Task :: Repeat all the data that appears below, keeping it exact.

Dataset extract ::
+ + +
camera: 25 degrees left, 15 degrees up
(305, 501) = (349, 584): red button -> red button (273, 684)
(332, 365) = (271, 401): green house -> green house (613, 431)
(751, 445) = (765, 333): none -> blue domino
+ + +
Completed exercise ::
camera: 25 degrees left, 15 degrees up
(305, 501) = (349, 584): red button -> red button (273, 684)
(332, 365) = (271, 401): green house -> green house (613, 431)
(751, 445) = (765, 333): none -> blue domino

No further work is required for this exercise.